**WHAT THE TASK REQUIRES**
A single stretch of the material below is to be transcribed exactly, starting at the line with "C1: 330uF (plus" and ending after the line with "U2 pin FB: +12V -> SENSE".

**EXCERPTED DATA**
◆ ◆ ◆ ◆ ◆

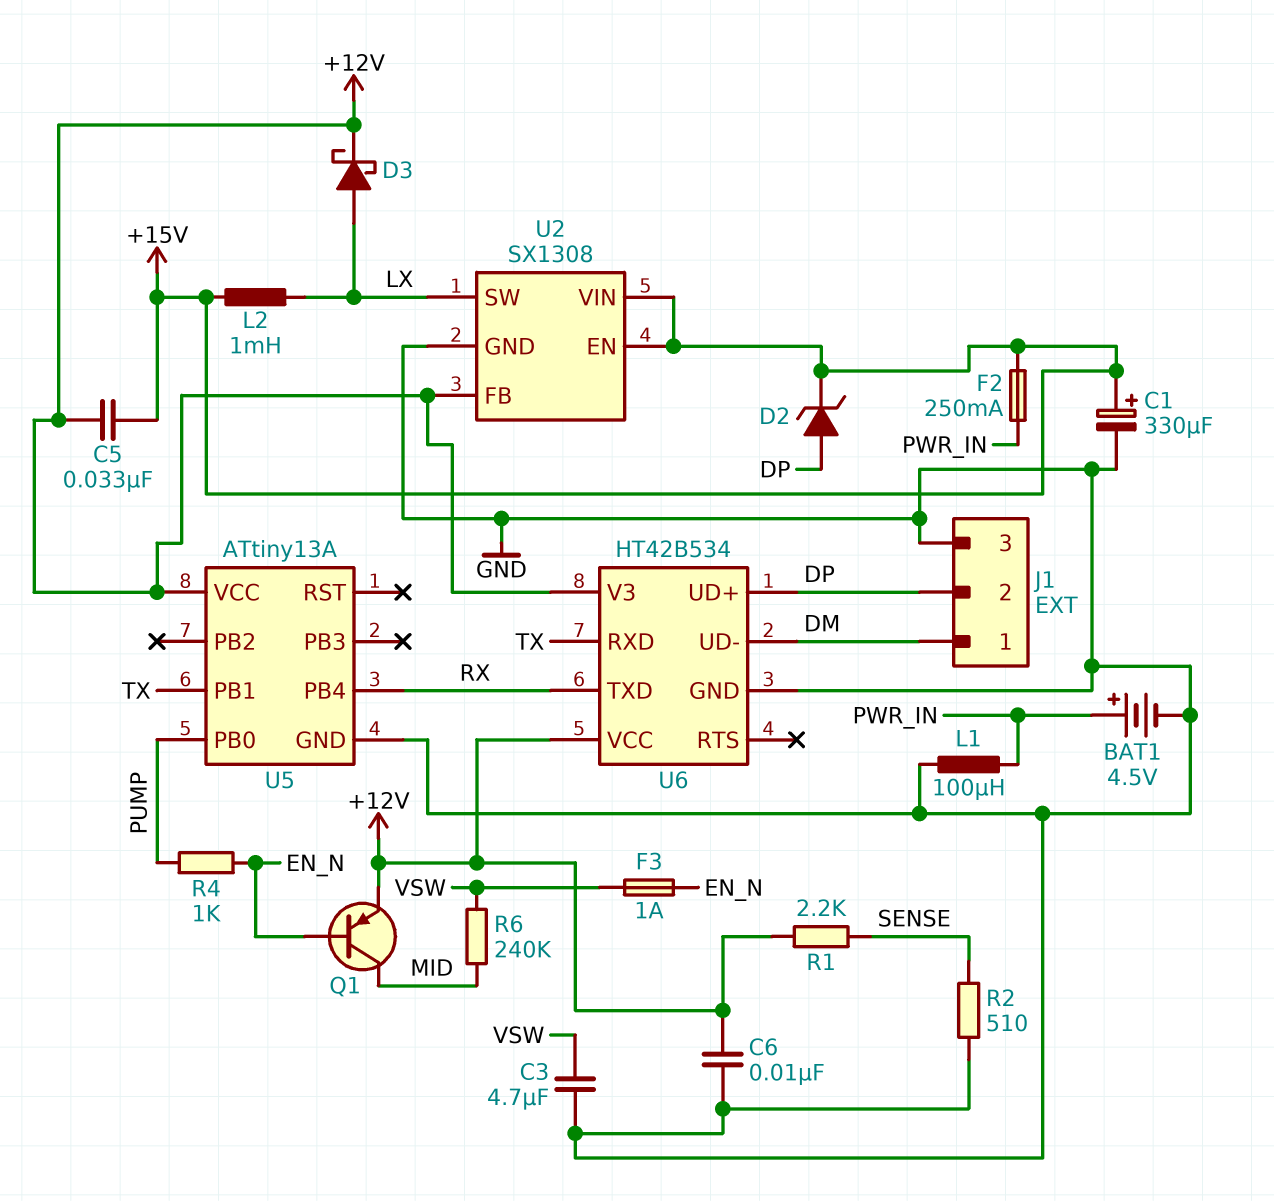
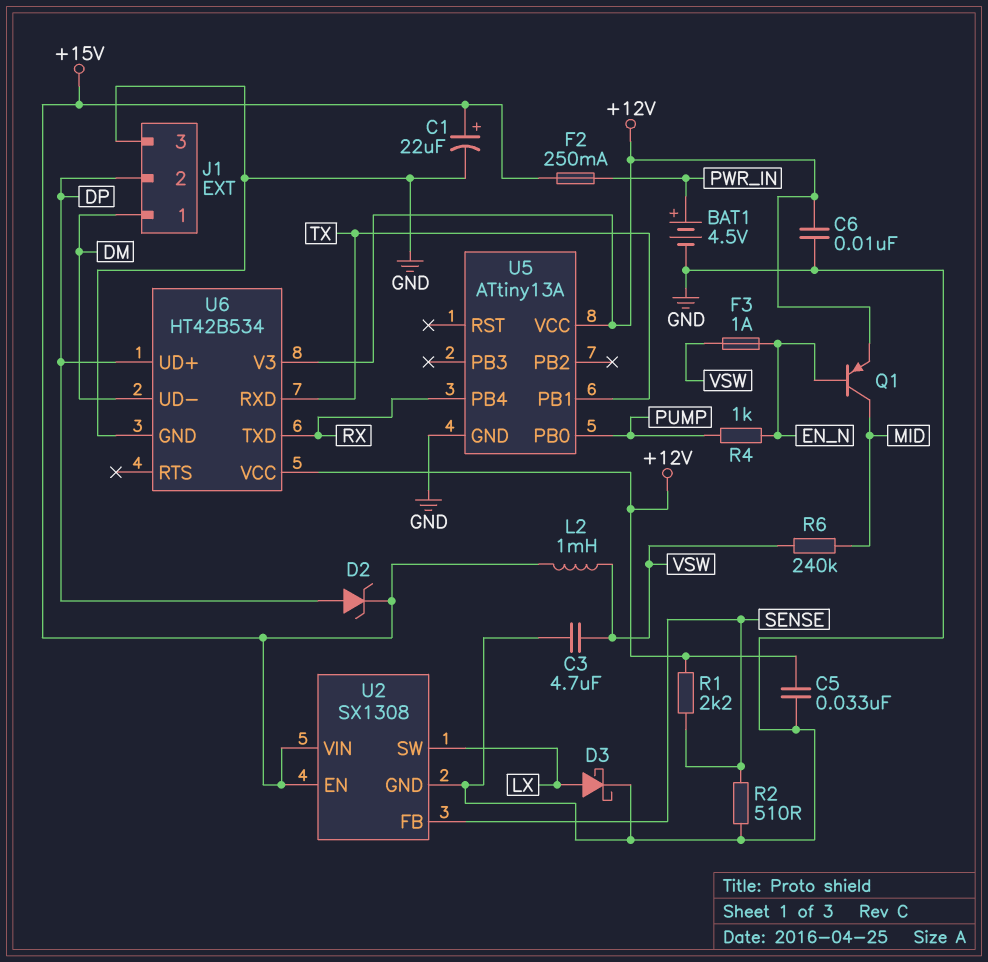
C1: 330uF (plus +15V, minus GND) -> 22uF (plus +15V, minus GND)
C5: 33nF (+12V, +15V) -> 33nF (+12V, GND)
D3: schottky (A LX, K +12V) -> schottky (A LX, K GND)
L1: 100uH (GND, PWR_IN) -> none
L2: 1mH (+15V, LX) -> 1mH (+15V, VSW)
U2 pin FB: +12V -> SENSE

◆ ◆ ◆ ◆ ◆

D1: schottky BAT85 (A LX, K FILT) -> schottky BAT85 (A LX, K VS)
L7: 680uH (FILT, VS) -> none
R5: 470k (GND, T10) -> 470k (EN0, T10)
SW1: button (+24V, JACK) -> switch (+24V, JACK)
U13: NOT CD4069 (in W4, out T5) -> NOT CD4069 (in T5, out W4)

◆ ◆ ◆ ◆ ◆

**RESPONSE**
C1: 330uF (plus +15V, minus GND) -> 22uF (plus +15V, minus GND)
C5: 33nF (+12V, +15V) -> 33nF (+12V, GND)
D3: schottky (A LX, K +12V) -> schottky (A LX, K GND)
L1: 100uH (GND, PWR_IN) -> none
L2: 1mH (+15V, LX) -> 1mH (+15V, VSW)
U2 pin FB: +12V -> SENSE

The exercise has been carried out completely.